* [ASSIGNMENT]: Repeat the data word for word, excluding every picture.

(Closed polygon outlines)
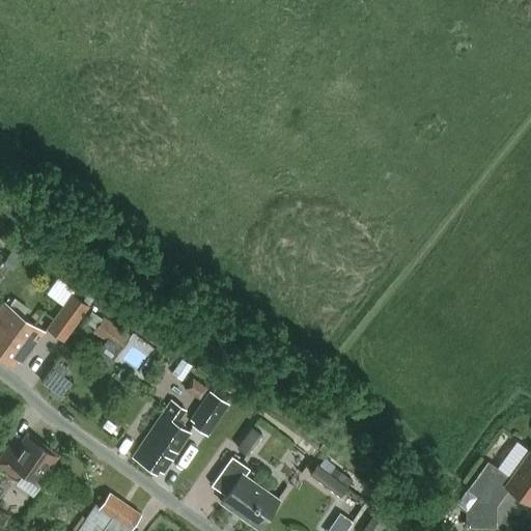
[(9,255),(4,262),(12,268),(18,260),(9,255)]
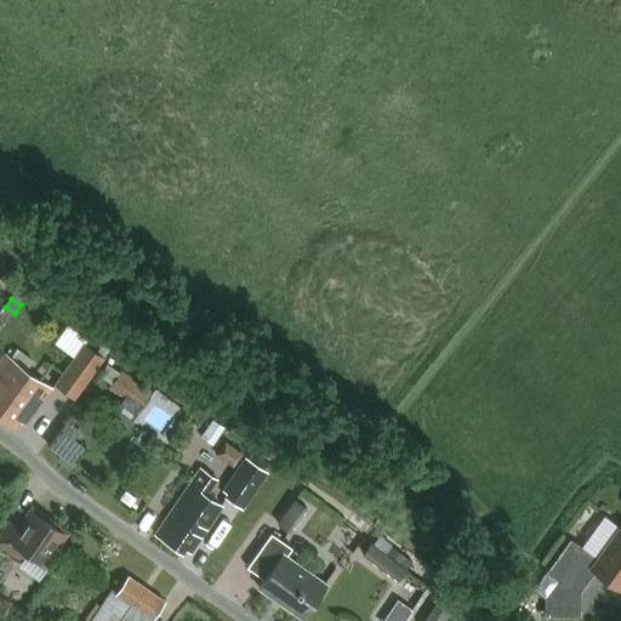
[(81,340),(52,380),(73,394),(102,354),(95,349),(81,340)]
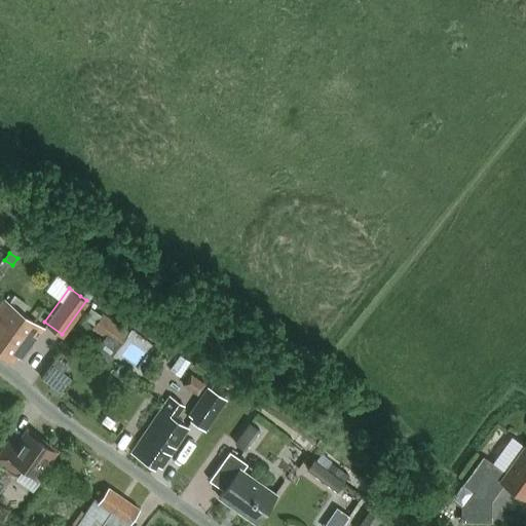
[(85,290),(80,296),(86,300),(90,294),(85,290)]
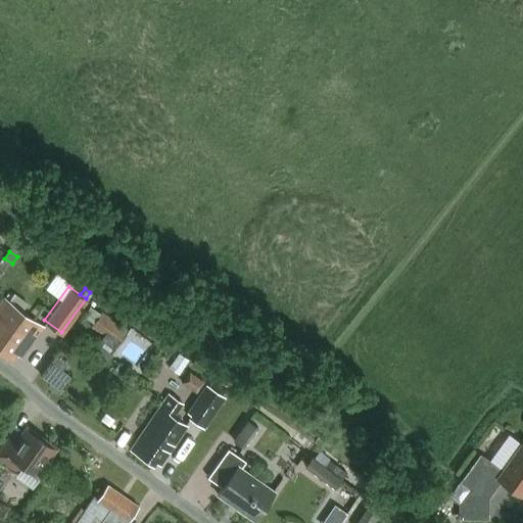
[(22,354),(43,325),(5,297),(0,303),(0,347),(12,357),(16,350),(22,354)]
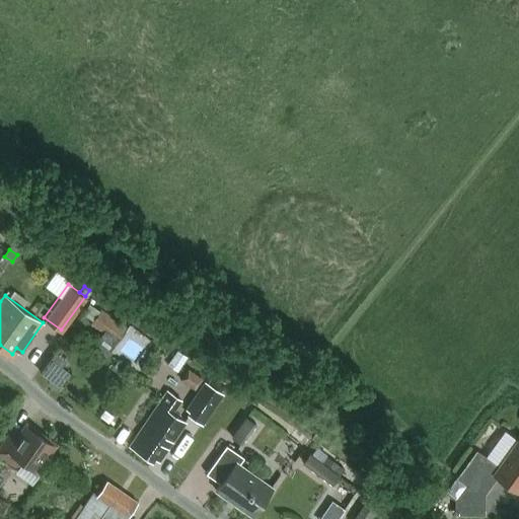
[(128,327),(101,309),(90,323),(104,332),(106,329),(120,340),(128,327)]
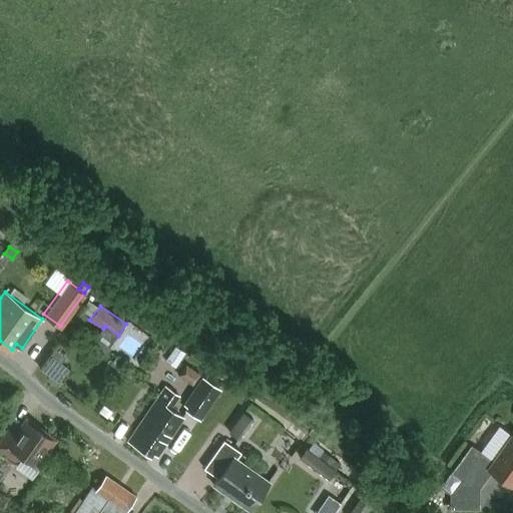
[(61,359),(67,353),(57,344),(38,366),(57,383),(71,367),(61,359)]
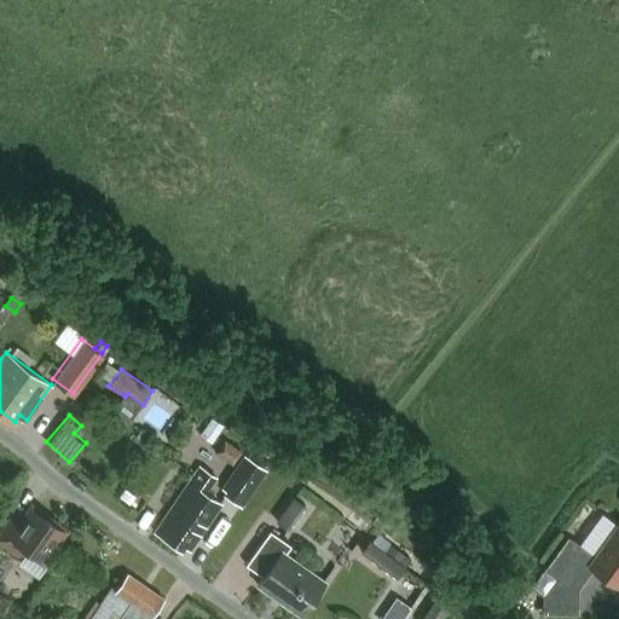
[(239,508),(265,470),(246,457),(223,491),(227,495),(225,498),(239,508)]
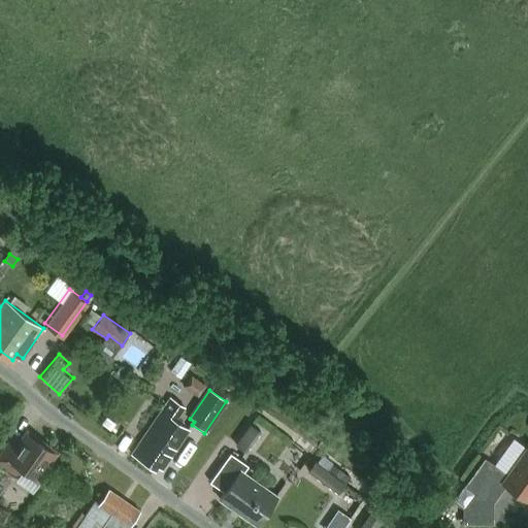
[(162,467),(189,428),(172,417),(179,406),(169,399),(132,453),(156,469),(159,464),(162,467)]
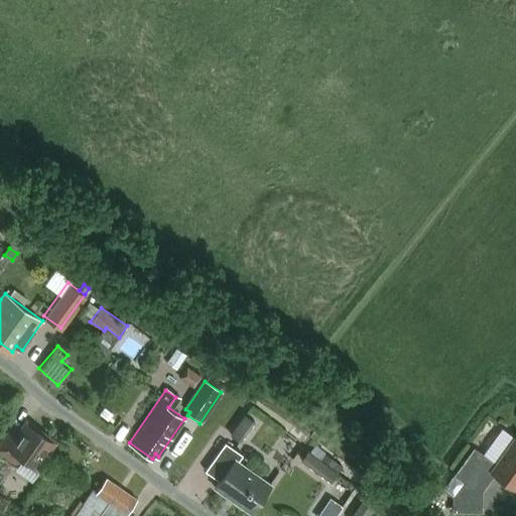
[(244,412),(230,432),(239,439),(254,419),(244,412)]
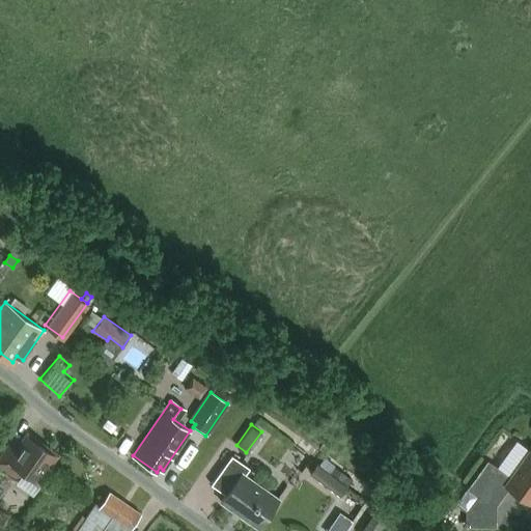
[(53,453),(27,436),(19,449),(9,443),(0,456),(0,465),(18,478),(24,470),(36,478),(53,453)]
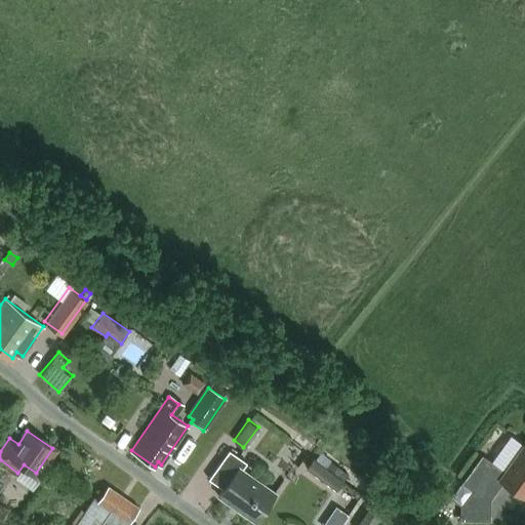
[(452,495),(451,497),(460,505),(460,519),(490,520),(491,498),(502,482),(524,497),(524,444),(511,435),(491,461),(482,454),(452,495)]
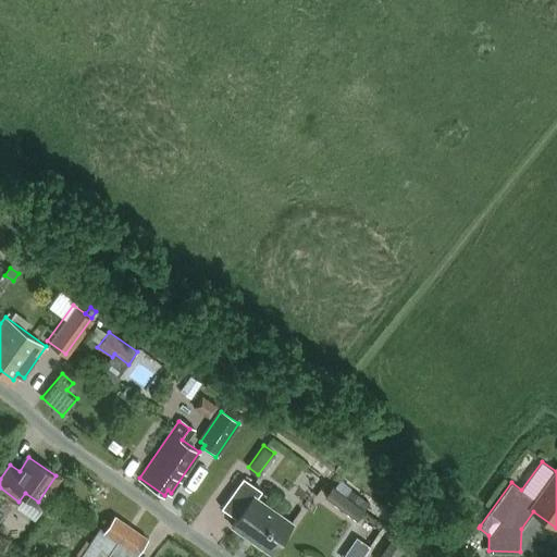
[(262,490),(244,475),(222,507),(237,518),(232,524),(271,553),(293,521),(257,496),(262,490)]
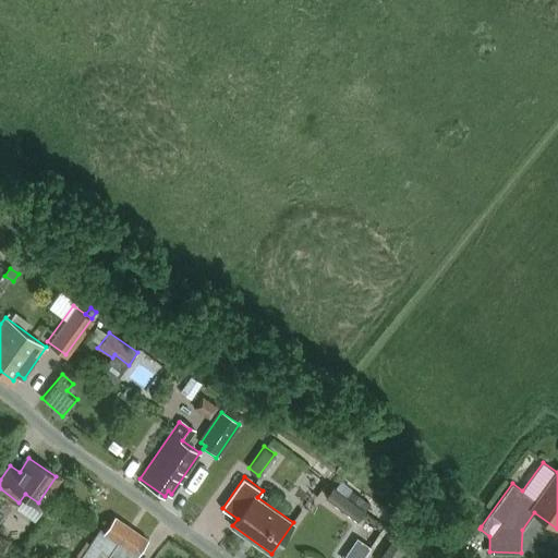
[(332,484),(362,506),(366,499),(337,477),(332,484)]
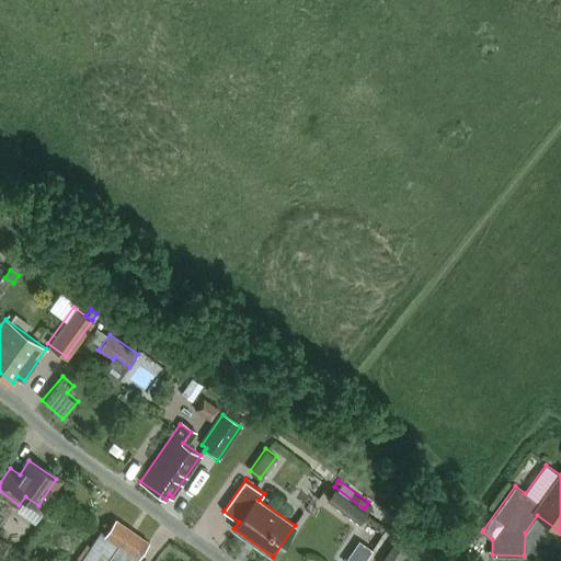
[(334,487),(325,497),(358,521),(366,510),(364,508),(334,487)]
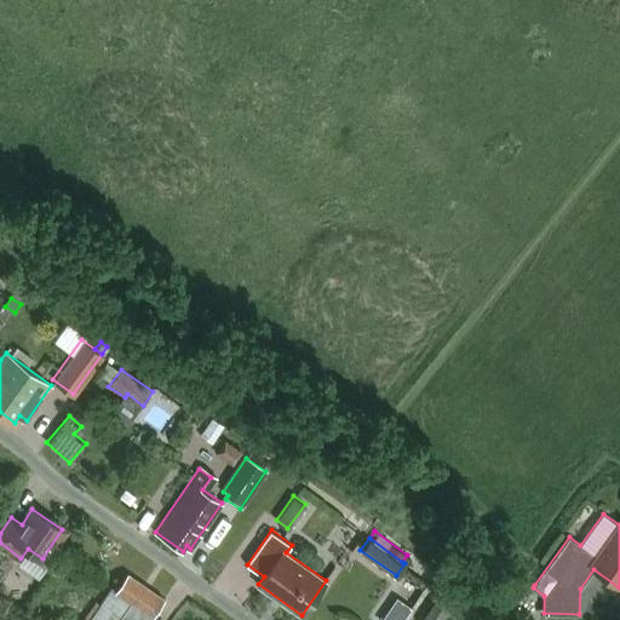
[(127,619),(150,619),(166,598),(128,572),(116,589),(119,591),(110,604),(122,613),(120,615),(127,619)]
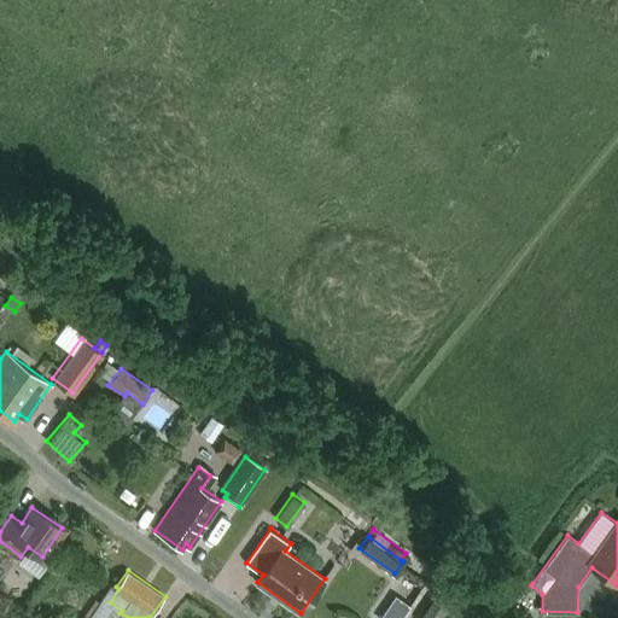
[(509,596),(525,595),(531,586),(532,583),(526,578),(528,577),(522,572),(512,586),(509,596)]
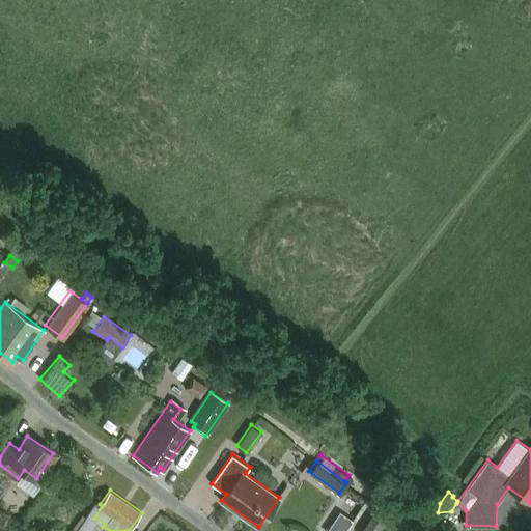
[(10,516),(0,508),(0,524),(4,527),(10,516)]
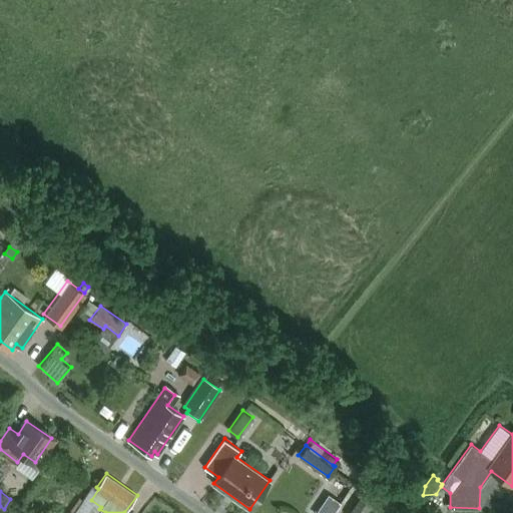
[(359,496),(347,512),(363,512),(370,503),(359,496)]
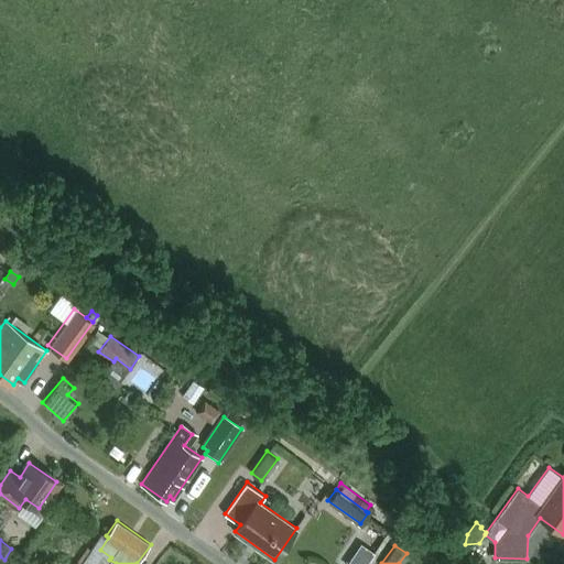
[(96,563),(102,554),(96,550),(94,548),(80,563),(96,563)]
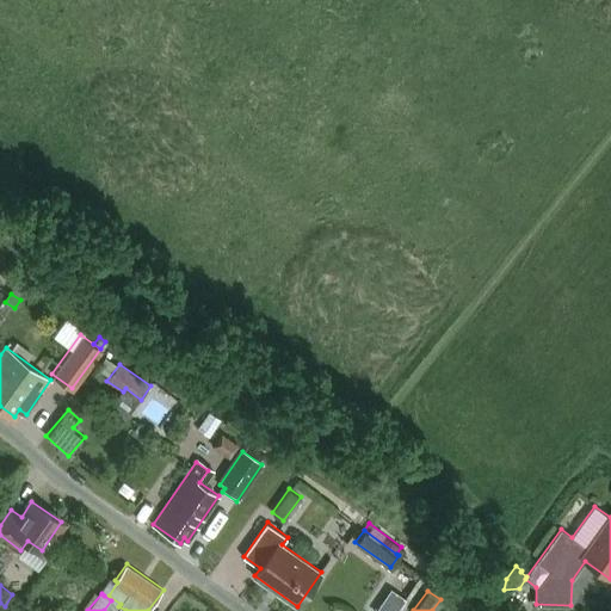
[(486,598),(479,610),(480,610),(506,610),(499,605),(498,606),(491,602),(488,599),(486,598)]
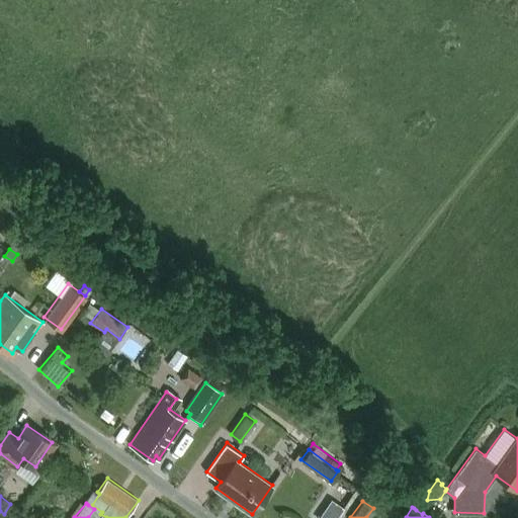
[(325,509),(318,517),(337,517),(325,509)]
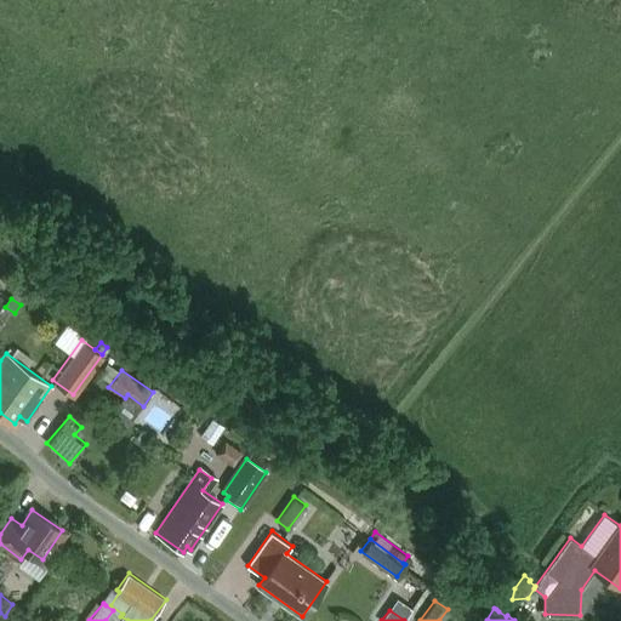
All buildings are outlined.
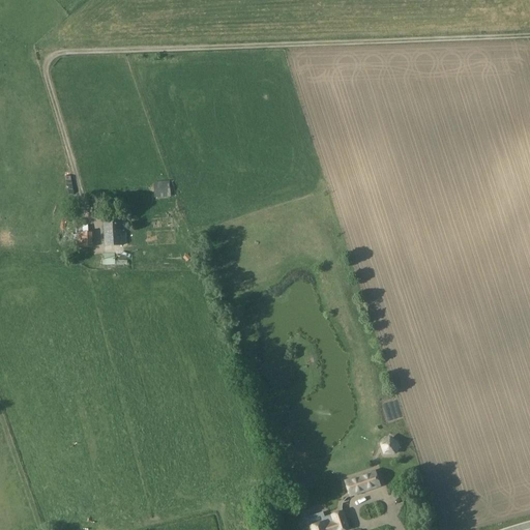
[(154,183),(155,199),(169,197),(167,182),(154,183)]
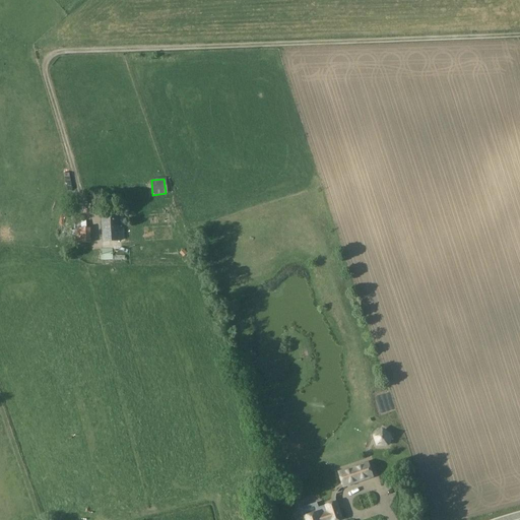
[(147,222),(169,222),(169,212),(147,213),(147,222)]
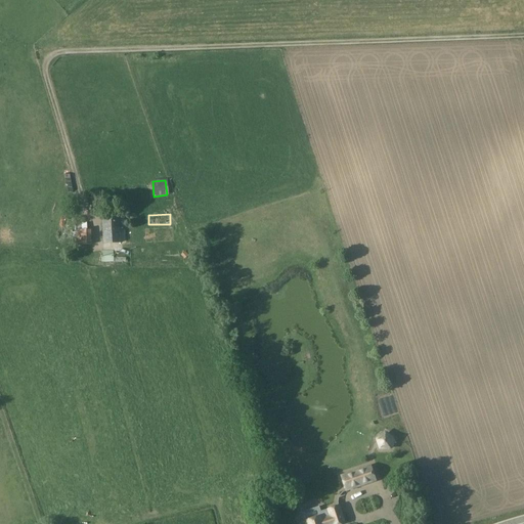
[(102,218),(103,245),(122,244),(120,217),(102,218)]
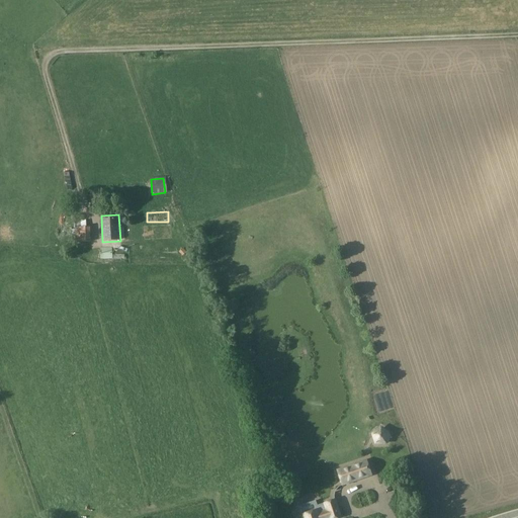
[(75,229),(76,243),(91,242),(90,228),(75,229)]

* [SOLUTION FOR THIS TASK]:
[(9,255),(4,262),(12,268),(18,260),(9,255)]
[(81,340),(52,380),(73,394),(102,354),(95,349),(81,340)]
[(85,290),(80,296),(86,300),(90,294),(85,290)]
[(22,354),(43,325),(5,297),(0,303),(0,347),(12,357),(16,350),(22,354)]
[(128,327),(101,309),(90,323),(104,332),(106,329),(120,340),(128,327)]
[(61,359),(67,353),(57,344),(38,366),(57,383),(71,367),(61,359)]
[(239,508),(265,470),(246,457),(223,491),(227,495),(225,498),(239,508)]
[(162,467),(189,428),(172,417),(179,406),(169,399),(132,453),(156,469),(159,464),(162,467)]
[(244,412),(230,432),(239,439),(254,419),(244,412)]
[(53,453),(27,436),(19,449),(9,443),(0,456),(0,465),(18,478),(24,470),(36,478),(53,453)]
[(452,495),(451,497),(460,505),(460,519),(490,520),(491,498),(502,482),(524,497),(524,444),(511,435),(491,461),(482,454),(452,495)]
[(262,490),(244,475),(222,507),(237,518),(232,524),(271,553),(293,521),(257,496),(262,490)]
[(332,484),(362,506),(366,499),(337,477),(332,484)]
[(334,487),(325,497),(358,521),(366,510),(364,508),(334,487)]
[(127,619),(150,619),(166,598),(128,572),(116,589),(119,591),(110,604),(122,613),(120,615),(127,619)]
[(509,596),(525,595),(531,586),(532,583),(526,578),(528,577),(522,572),(512,586),(509,596)]
[(10,516),(0,508),(0,524),(4,527),(10,516)]
[(359,496),(347,512),(363,512),(370,503),(359,496)]
[(96,563),(102,554),(96,550),(94,548),(80,563),(96,563)]
[(486,598),(479,610),(480,610),(506,610),(499,605),(498,606),(491,602),(488,599),(486,598)]
[(325,509),(318,517),(337,517),(325,509)]
All buildings are outlined.
[(154,183),(155,199),(169,197),(167,182),(154,183)]
[(147,222),(169,222),(169,212),(147,213),(147,222)]
[(102,218),(103,245),(122,244),(120,217),(102,218)]
[(75,229),(76,243),(91,242),(90,228),(75,229)]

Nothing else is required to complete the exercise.